» **Your task**
In the records below, find each line holding the word "roller" and copy it.

[Scene image comparisons]
───

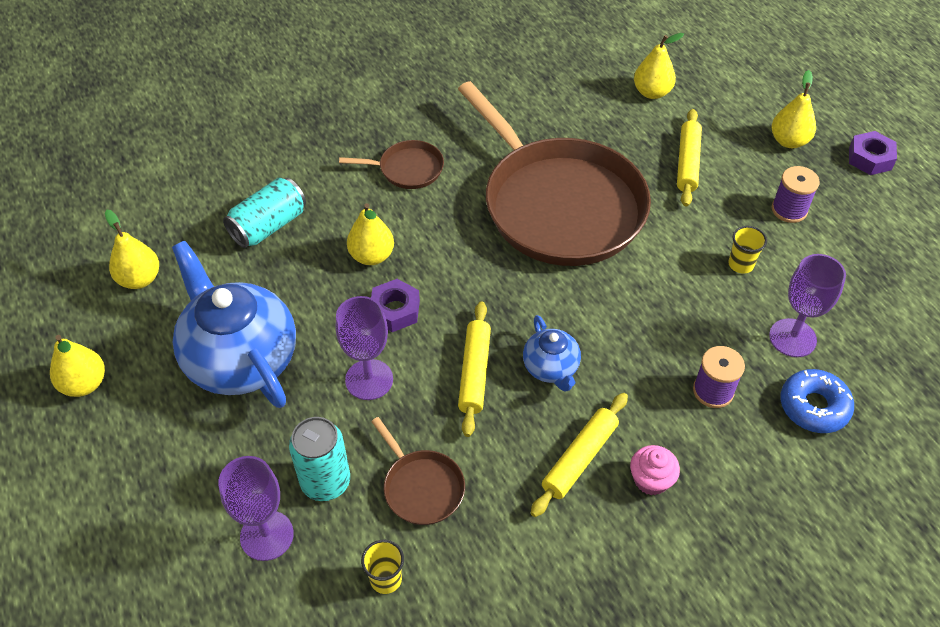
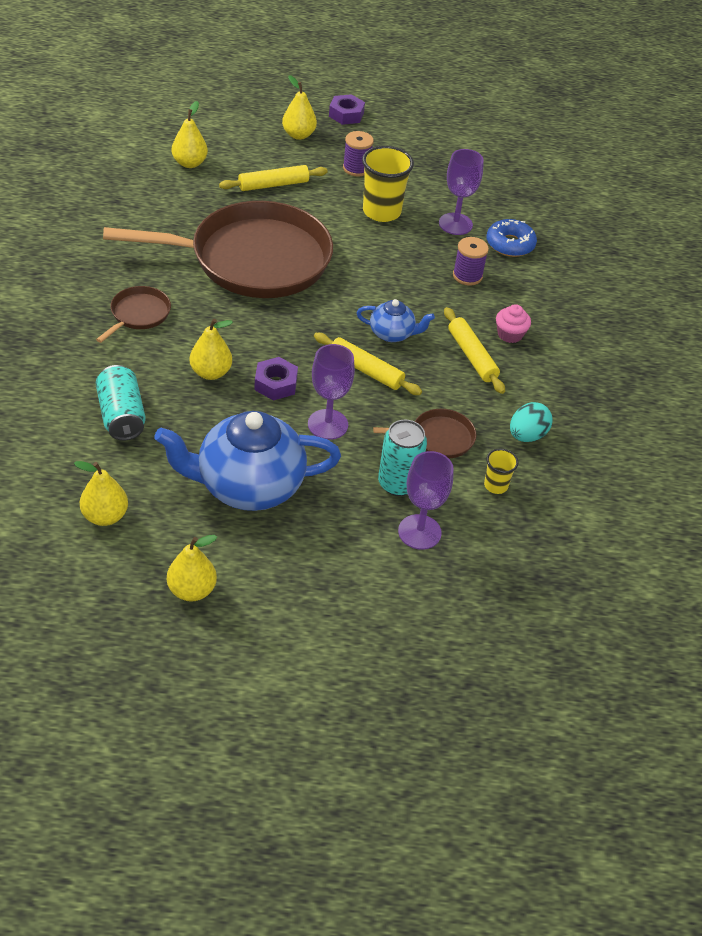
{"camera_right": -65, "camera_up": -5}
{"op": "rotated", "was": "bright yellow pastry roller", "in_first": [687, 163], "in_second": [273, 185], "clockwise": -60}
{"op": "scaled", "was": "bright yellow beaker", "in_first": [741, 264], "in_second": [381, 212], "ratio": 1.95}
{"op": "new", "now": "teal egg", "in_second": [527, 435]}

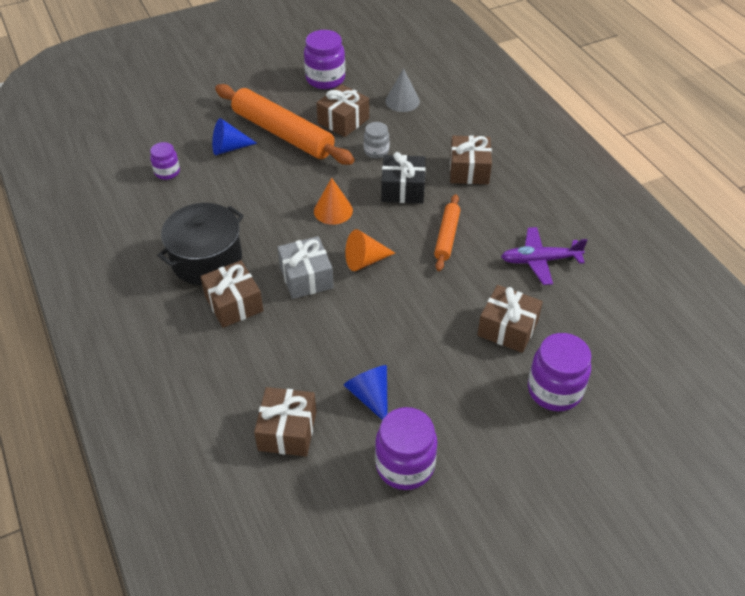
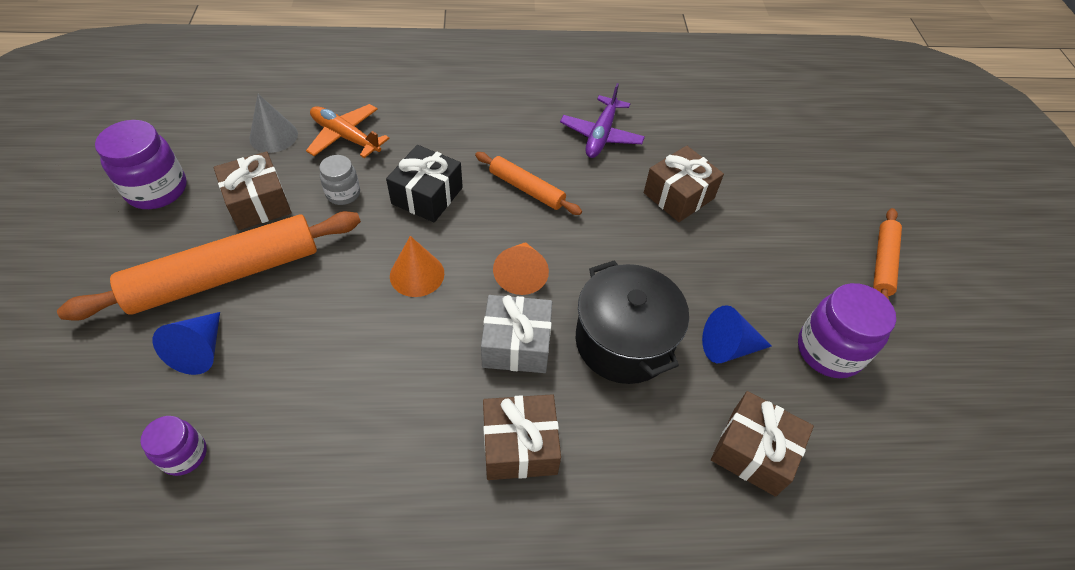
{"camera_right": -70, "camera_up": 5}
{"op": "shifted", "was": "black pot", "in_first": [207, 260], "in_second": [623, 341]}
{"op": "gone", "was": "russet gift", "in_first": [469, 170]}
{"op": "gone", "was": "purple jam jar", "in_first": [554, 390]}
{"op": "new", "now": "orange-coloured aeroplane", "in_second": [345, 137]}
{"op": "new", "now": "orange-coloured pastry roller", "in_second": [883, 263]}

───

» **Worked solution**
{"op": "rotated", "was": "bright yellow pastry roller", "in_first": [687, 163], "in_second": [273, 185], "clockwise": -60}
{"op": "new", "now": "orange-coloured pastry roller", "in_second": [883, 263]}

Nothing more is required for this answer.